[Revision tracking records]
══════════════════════════════
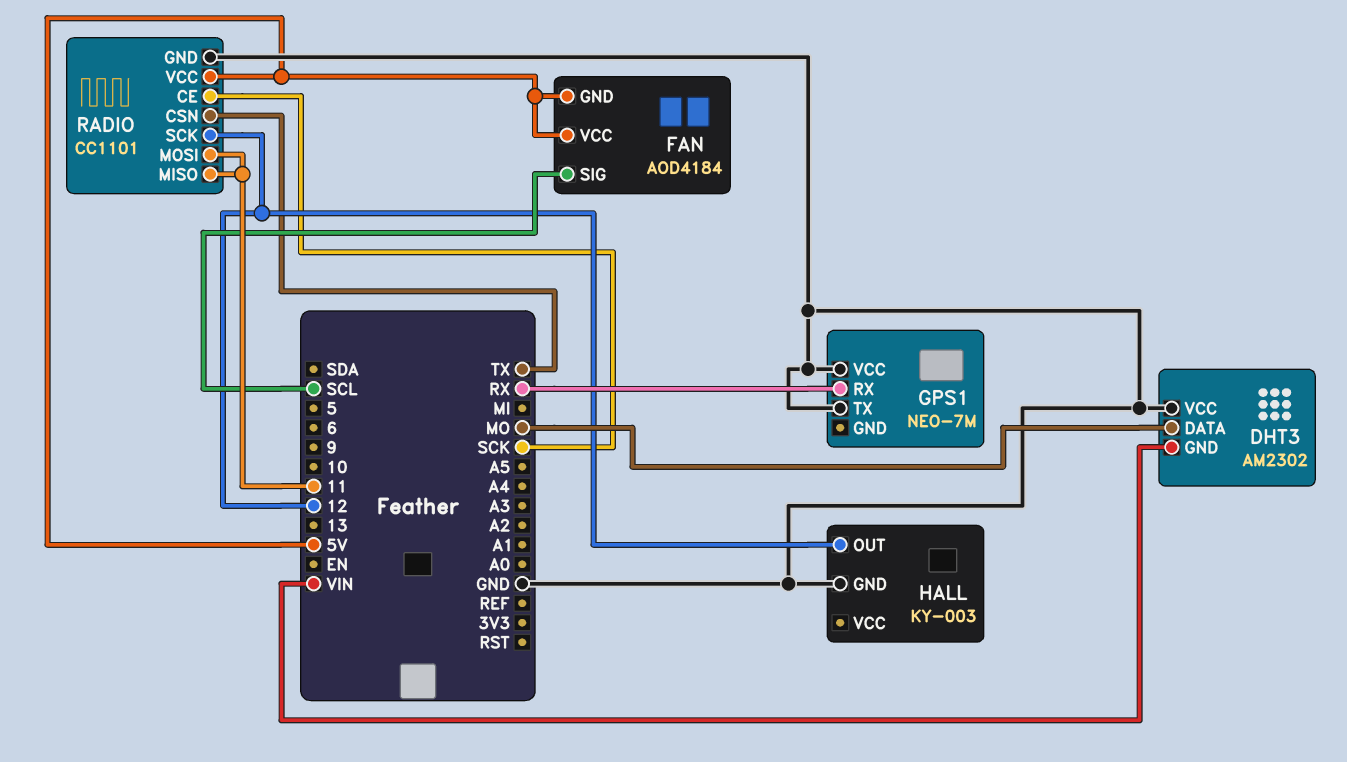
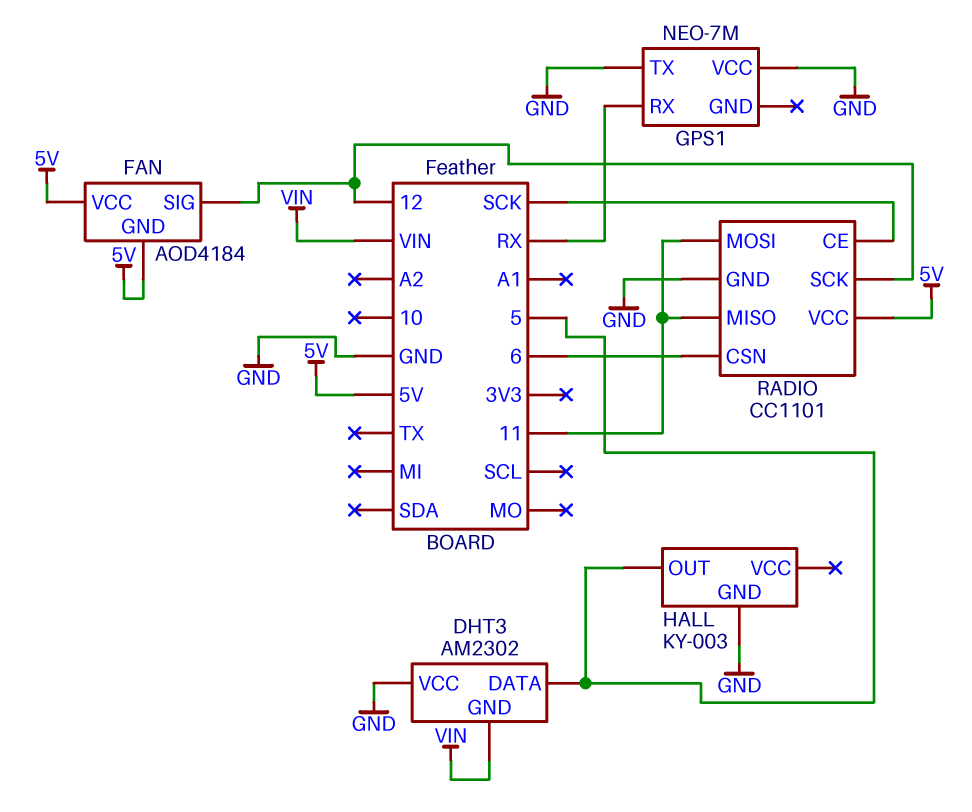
DHT3 pin DATA: MO -> 5
FAN pin SIG: SCL -> 12
HALL pin OUT: 12 -> 5
RADIO pin CSN: TX -> 6

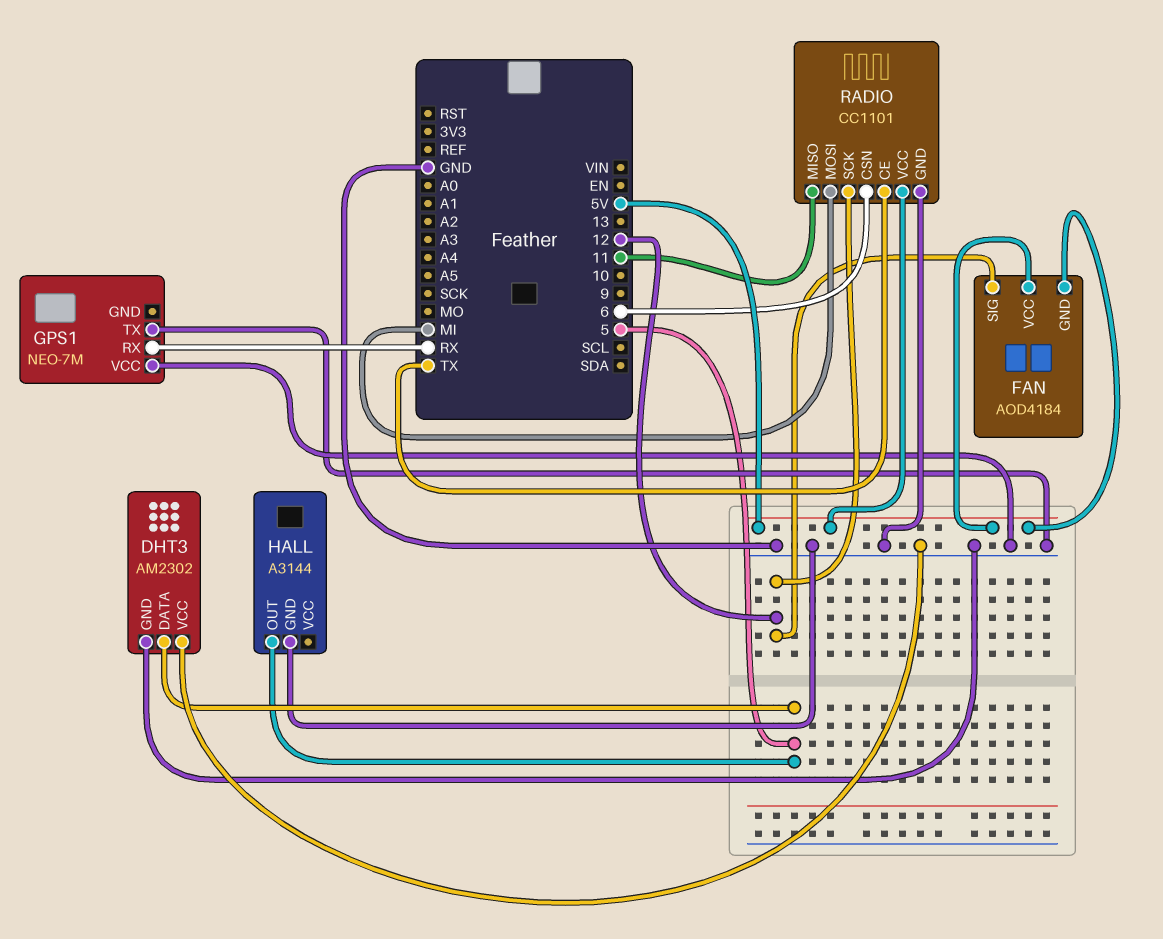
DHT3 pin GND: VIN -> GND
HALL: KY-003 -> A3144
RADIO pin CE: SCK -> TX
RADIO pin MOSI: 11 -> MI

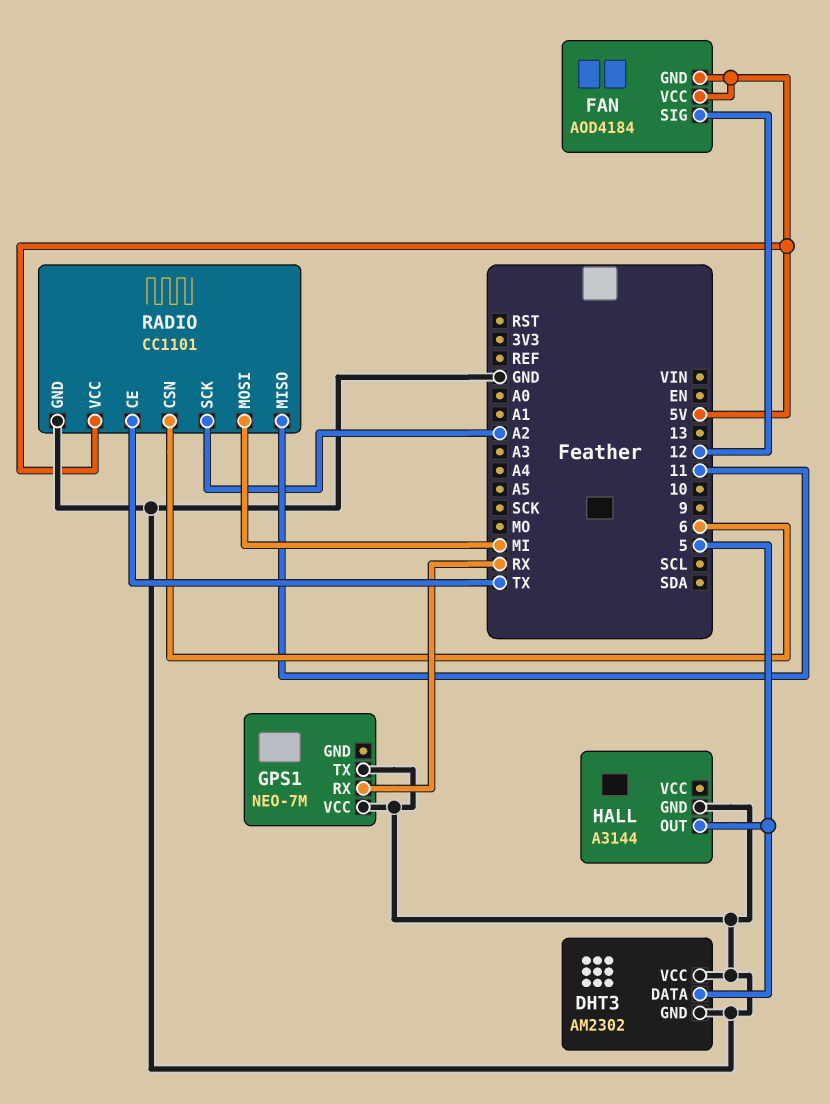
RADIO pin SCK: 12 -> A2

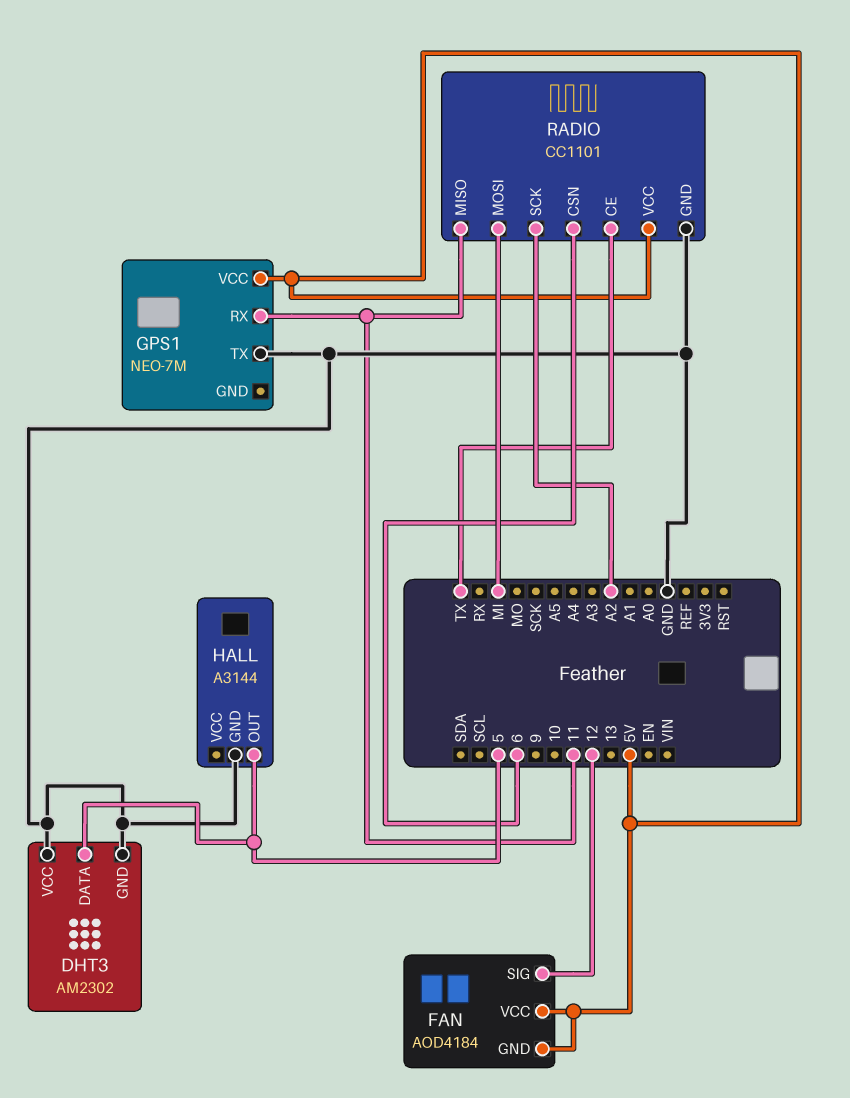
GPS1 pin RX: RX -> 11
GPS1 pin VCC: GND -> 5V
══════════════════════════════
* _Problem requirements_: Which lines of the entries above contain the string "RADIO"? Copy each one.

* _Solution to this problem_:
RADIO pin CSN: TX -> 6
RADIO pin CE: SCK -> TX
RADIO pin MOSI: 11 -> MI
RADIO pin SCK: 12 -> A2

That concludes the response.